> [EXERCISE INSTRUCTIONS]
Determine how many lines in the records below include the word "house" and output that number alone.

------ RECORDED DATA ------

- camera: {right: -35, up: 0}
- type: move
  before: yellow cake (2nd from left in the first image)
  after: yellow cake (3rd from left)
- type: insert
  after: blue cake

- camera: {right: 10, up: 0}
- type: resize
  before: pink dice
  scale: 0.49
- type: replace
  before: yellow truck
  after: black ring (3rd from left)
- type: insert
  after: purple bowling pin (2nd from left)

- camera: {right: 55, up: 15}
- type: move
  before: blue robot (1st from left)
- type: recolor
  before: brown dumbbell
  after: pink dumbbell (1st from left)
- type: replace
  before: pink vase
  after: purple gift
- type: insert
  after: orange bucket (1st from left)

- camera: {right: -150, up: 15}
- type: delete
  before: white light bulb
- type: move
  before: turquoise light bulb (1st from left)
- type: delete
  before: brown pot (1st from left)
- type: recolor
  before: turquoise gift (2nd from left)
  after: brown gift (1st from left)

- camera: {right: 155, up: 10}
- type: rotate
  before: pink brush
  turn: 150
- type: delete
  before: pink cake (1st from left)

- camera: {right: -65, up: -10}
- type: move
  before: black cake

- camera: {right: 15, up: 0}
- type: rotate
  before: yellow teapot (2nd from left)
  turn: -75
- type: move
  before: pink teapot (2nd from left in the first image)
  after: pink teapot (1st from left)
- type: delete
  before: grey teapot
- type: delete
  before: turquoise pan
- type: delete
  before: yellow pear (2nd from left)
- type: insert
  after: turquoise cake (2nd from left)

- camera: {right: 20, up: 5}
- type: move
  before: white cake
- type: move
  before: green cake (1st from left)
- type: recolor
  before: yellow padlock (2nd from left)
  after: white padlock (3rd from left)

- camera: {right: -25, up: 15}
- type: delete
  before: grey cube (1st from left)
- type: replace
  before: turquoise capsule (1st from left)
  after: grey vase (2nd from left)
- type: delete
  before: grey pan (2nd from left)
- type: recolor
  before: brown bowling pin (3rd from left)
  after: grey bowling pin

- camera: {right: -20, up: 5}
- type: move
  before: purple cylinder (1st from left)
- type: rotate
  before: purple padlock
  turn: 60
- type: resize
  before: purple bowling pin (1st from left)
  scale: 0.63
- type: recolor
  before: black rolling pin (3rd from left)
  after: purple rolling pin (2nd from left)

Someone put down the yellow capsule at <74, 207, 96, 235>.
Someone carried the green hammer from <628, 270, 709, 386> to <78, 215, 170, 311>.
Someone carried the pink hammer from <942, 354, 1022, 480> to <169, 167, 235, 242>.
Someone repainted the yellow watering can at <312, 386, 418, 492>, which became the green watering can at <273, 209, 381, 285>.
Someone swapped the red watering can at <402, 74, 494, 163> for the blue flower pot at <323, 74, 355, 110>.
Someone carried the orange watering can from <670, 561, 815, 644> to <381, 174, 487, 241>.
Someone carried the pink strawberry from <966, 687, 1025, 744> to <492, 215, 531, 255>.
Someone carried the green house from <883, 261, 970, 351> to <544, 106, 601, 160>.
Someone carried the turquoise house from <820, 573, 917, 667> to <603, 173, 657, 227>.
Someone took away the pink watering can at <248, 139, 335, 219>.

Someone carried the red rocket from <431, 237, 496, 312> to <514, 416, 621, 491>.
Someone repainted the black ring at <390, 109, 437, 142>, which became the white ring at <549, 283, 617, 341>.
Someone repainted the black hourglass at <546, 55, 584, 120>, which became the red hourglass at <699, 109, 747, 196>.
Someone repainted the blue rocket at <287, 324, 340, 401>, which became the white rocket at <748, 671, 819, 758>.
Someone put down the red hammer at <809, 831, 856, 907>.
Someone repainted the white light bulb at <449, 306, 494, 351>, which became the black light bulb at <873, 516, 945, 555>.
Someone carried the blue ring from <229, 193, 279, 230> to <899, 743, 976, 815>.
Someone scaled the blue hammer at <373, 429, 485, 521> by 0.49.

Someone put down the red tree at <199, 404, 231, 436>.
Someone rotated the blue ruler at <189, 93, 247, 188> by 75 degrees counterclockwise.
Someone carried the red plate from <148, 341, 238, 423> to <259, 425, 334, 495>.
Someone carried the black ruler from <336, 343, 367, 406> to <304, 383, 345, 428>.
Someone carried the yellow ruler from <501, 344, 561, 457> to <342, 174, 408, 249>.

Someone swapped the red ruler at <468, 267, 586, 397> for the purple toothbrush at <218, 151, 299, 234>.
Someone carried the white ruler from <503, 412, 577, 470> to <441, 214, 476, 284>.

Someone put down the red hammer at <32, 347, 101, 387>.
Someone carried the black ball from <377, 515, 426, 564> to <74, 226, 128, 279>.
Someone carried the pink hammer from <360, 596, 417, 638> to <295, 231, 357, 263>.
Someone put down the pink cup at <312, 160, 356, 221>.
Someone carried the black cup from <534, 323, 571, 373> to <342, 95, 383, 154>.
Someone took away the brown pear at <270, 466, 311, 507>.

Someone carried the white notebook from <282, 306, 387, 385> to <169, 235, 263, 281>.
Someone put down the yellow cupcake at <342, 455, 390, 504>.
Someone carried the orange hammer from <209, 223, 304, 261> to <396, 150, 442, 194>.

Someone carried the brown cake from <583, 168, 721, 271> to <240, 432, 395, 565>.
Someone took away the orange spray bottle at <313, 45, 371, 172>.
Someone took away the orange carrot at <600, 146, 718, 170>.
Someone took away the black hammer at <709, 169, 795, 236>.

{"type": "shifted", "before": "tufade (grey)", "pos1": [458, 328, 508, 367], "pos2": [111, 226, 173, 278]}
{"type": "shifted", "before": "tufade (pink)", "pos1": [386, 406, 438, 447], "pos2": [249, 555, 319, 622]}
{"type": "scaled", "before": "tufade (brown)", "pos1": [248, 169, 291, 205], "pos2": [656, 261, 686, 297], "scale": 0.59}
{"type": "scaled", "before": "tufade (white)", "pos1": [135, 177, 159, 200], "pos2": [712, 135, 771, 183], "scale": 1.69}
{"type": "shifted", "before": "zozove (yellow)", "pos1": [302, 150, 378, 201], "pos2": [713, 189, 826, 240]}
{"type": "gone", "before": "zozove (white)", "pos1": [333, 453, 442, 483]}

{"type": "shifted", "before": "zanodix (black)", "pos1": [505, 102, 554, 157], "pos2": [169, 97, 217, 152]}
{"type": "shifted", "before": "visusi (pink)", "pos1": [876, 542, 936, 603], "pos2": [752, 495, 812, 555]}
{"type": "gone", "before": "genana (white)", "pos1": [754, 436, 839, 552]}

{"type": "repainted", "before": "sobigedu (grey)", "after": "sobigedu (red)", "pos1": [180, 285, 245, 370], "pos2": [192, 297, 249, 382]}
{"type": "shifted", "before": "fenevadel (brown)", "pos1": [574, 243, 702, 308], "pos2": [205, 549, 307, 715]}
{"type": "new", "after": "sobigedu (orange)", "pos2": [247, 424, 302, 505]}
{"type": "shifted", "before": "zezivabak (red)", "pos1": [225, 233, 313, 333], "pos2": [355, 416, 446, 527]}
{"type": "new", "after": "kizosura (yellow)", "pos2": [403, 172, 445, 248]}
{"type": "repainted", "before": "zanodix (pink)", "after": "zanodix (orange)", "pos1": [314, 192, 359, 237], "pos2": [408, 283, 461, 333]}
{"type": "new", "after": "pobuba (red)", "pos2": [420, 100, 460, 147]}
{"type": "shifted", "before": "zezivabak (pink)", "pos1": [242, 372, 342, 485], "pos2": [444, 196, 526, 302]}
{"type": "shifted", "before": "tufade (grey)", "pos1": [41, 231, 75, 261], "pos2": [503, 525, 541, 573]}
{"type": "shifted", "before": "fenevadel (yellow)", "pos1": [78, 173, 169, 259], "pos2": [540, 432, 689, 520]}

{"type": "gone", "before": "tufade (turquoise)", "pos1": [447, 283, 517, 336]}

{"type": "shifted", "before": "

------

> [OUTPUT OF THE TASK]
2